*PROBLEM DESCRIPTION*.
Nothing below is to be printed except the lines between the line holding "grey brick I7:N7" and the line holding "none -> lime brick A13:B14 level 1", inclusive, each exactly as it appears.

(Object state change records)
╔══
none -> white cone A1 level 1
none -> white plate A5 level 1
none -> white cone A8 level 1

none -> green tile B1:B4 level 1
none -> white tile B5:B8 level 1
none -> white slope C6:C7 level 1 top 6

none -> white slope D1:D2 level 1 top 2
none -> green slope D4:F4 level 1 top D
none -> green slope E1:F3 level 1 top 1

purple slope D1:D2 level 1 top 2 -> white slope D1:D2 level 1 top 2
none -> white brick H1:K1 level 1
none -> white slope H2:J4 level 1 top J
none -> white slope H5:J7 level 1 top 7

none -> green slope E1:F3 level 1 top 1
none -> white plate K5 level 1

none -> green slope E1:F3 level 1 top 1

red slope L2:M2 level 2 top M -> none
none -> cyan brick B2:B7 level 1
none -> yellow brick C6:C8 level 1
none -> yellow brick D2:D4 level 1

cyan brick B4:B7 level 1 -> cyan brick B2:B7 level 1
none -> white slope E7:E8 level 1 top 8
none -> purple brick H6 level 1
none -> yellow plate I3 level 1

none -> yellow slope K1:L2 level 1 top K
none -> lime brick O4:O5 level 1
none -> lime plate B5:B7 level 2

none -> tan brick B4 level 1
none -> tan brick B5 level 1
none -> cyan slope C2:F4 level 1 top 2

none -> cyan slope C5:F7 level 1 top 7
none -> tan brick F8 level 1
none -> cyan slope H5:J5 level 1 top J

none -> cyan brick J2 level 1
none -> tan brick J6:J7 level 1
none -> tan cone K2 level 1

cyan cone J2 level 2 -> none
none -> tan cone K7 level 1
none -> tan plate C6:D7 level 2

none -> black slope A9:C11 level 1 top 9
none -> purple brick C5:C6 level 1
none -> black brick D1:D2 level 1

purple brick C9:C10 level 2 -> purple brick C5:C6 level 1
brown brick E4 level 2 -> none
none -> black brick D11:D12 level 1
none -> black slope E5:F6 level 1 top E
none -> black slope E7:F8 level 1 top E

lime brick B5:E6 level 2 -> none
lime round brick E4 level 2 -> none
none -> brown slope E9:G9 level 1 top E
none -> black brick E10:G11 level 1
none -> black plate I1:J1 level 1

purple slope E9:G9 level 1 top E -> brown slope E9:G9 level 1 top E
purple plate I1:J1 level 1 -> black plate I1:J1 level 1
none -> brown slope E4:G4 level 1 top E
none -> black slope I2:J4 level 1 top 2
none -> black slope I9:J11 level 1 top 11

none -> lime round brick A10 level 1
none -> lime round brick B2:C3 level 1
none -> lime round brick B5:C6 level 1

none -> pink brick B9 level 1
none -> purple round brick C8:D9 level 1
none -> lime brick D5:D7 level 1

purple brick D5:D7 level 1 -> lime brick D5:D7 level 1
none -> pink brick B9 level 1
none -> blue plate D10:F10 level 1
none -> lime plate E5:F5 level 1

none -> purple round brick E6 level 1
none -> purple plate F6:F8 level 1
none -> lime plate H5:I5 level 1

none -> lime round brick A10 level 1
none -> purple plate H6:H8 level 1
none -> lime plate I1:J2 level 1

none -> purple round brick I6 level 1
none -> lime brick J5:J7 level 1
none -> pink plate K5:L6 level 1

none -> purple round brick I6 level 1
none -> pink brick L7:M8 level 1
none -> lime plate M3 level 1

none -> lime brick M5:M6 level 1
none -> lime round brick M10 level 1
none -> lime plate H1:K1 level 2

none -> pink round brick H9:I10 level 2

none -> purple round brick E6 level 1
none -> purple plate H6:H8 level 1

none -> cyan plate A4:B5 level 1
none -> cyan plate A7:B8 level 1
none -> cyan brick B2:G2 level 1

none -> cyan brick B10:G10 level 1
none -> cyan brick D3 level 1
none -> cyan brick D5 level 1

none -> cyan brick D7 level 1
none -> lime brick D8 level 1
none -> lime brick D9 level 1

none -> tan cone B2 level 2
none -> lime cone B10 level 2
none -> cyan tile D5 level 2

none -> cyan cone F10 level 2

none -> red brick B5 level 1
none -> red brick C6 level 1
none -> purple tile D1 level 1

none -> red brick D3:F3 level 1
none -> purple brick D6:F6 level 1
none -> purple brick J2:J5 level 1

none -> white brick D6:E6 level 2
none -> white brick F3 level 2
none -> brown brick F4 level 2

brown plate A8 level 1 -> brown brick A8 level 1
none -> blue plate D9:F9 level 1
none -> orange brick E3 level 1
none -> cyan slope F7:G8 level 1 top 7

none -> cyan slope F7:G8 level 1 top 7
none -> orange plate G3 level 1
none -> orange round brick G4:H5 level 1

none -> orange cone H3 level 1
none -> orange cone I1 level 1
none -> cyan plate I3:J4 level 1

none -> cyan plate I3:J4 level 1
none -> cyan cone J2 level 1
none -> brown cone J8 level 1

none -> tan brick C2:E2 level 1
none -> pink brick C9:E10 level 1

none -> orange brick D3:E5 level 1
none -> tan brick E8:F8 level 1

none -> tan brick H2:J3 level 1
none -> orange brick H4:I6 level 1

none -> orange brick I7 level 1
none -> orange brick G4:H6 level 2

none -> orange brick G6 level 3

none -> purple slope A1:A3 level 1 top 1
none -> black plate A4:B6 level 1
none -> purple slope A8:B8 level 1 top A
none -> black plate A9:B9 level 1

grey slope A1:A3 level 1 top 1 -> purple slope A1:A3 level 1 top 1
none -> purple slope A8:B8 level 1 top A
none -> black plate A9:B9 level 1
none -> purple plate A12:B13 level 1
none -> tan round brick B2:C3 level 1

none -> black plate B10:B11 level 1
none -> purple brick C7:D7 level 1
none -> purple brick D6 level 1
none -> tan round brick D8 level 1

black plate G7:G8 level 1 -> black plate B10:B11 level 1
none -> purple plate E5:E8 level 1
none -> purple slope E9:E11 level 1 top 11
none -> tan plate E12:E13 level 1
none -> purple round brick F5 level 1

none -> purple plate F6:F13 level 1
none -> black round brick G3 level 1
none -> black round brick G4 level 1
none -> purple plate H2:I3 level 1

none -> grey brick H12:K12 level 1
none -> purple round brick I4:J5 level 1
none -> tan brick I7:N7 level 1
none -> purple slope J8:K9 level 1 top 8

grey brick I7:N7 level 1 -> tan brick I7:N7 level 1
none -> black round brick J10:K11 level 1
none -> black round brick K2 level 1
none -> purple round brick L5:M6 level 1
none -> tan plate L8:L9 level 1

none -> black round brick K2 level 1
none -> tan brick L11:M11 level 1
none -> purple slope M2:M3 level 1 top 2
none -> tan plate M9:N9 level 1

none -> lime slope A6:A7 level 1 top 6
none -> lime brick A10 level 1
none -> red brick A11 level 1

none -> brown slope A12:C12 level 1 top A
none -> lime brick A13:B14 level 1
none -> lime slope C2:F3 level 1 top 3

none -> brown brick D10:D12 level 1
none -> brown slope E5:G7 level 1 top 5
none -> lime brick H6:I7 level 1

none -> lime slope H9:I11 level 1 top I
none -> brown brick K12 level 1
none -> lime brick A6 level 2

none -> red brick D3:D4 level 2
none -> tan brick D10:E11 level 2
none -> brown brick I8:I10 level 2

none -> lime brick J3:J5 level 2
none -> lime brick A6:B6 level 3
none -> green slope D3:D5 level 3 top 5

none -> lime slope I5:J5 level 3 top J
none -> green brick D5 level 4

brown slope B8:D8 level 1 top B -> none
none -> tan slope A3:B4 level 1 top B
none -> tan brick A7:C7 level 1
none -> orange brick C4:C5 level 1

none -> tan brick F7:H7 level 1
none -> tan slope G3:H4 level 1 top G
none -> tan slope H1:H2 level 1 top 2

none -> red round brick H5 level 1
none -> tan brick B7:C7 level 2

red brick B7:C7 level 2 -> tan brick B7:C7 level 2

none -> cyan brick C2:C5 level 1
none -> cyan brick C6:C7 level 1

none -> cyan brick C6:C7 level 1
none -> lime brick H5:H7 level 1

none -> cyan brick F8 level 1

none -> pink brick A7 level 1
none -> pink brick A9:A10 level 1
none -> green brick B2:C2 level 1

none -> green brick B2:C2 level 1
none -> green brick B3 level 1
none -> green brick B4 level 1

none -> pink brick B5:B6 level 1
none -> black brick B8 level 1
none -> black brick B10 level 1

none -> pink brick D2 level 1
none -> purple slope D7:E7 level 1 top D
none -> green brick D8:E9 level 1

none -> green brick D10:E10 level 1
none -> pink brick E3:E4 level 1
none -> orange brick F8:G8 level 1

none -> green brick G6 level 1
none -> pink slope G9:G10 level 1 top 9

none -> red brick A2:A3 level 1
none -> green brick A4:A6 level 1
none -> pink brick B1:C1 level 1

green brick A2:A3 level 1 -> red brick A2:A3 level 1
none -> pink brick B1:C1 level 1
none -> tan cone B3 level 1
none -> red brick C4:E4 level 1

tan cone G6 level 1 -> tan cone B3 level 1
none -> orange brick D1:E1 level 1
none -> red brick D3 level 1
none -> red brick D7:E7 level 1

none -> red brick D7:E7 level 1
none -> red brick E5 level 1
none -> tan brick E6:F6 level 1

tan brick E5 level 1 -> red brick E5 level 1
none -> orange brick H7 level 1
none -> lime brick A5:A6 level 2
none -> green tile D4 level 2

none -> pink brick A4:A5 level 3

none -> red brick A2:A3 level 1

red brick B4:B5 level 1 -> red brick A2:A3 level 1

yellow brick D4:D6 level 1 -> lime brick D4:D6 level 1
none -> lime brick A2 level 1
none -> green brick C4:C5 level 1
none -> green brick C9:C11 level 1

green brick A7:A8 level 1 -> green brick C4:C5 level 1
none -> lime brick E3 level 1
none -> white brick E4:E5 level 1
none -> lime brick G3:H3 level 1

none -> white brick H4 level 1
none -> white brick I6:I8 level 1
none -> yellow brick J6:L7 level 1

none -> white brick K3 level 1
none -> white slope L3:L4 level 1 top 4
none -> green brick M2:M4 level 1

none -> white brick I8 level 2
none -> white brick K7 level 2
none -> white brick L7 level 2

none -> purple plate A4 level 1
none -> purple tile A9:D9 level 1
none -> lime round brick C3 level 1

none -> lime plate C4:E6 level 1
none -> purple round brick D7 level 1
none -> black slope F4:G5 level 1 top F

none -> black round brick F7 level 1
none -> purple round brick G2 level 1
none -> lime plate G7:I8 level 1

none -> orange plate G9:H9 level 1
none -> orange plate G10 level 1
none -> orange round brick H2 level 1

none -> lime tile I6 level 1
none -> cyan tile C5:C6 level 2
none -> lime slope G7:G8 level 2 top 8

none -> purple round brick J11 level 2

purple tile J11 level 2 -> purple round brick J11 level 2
╚══
*ANSWER SECTION*.
grey brick I7:N7 level 1 -> tan brick I7:N7 level 1
none -> black round brick J10:K11 level 1
none -> black round brick K2 level 1
none -> purple round brick L5:M6 level 1
none -> tan plate L8:L9 level 1

none -> black round brick K2 level 1
none -> tan brick L11:M11 level 1
none -> purple slope M2:M3 level 1 top 2
none -> tan plate M9:N9 level 1

none -> lime slope A6:A7 level 1 top 6
none -> lime brick A10 level 1
none -> red brick A11 level 1

none -> brown slope A12:C12 level 1 top A
none -> lime brick A13:B14 level 1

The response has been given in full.